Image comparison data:
........

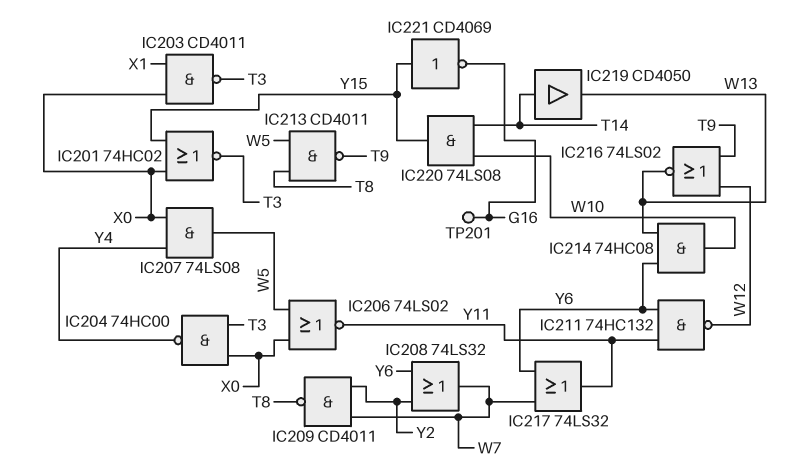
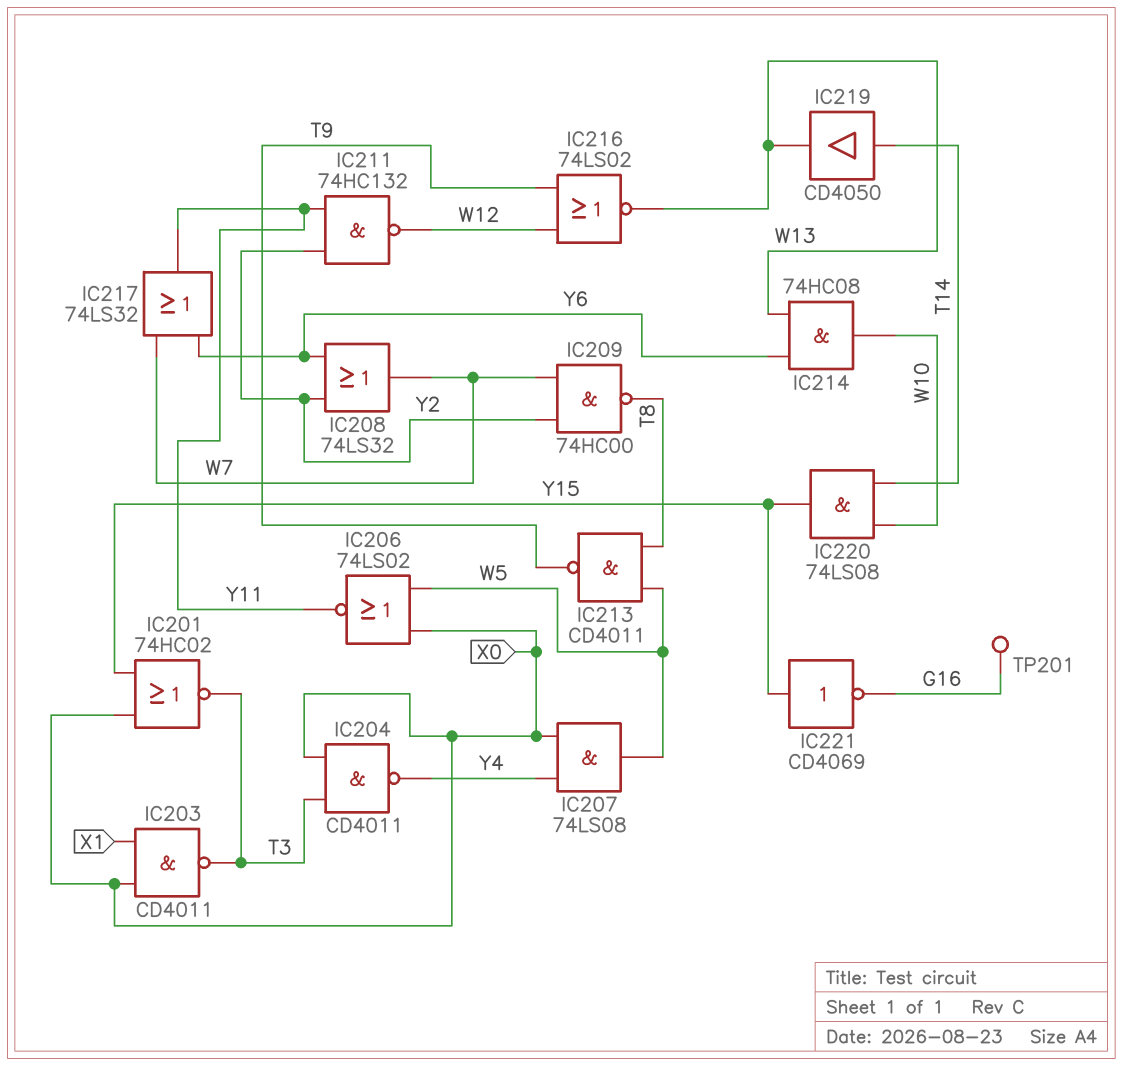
IC204: NAND 74HC00 (in T3, in X0, out Y4) -> NAND CD4011 (in T3, in X0, out Y4)
IC209: NAND CD4011 (in W7, in Y2, out T8) -> NAND 74HC00 (in W7, in Y2, out T8)
IC211: NAND 74HC132 (in Y6, in Y11, out W12) -> NAND 74HC132 (in Y2, in Y11, out W12)

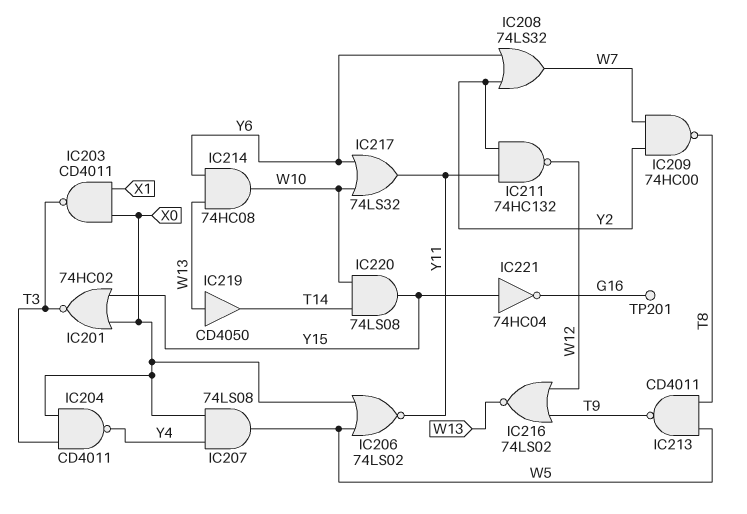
IC217: OR 74LS32 (in W7, in Y6, out Y11) -> OR 74LS32 (in W10, in Y6, out Y11)
IC219: buffer CD4050 (in T14, out W13) -> buffer CD4050 (in W13, out T14)
IC221: NOT CD4069 (in Y15, out G16) -> NOT 74HC04 (in Y15, out G16)

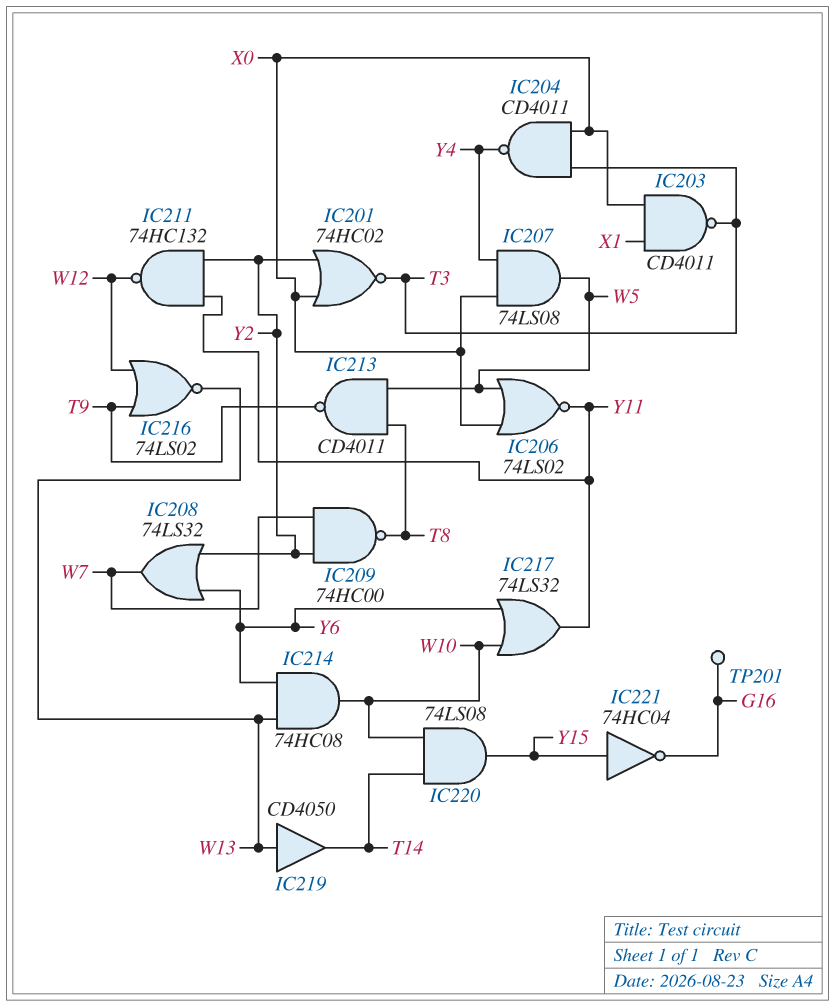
IC201: NOR 74HC02 (in X0, in Y15, out T3) -> NOR 74HC02 (in X0, in Y2, out T3)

........

Work required:
Each entry above should be copied word for word, with the images omitted.

Written answer:
IC204: NAND 74HC00 (in T3, in X0, out Y4) -> NAND CD4011 (in T3, in X0, out Y4)
IC209: NAND CD4011 (in W7, in Y2, out T8) -> NAND 74HC00 (in W7, in Y2, out T8)
IC211: NAND 74HC132 (in Y6, in Y11, out W12) -> NAND 74HC132 (in Y2, in Y11, out W12)

IC217: OR 74LS32 (in W7, in Y6, out Y11) -> OR 74LS32 (in W10, in Y6, out Y11)
IC219: buffer CD4050 (in T14, out W13) -> buffer CD4050 (in W13, out T14)
IC221: NOT CD4069 (in Y15, out G16) -> NOT 74HC04 (in Y15, out G16)

IC201: NOR 74HC02 (in X0, in Y15, out T3) -> NOR 74HC02 (in X0, in Y2, out T3)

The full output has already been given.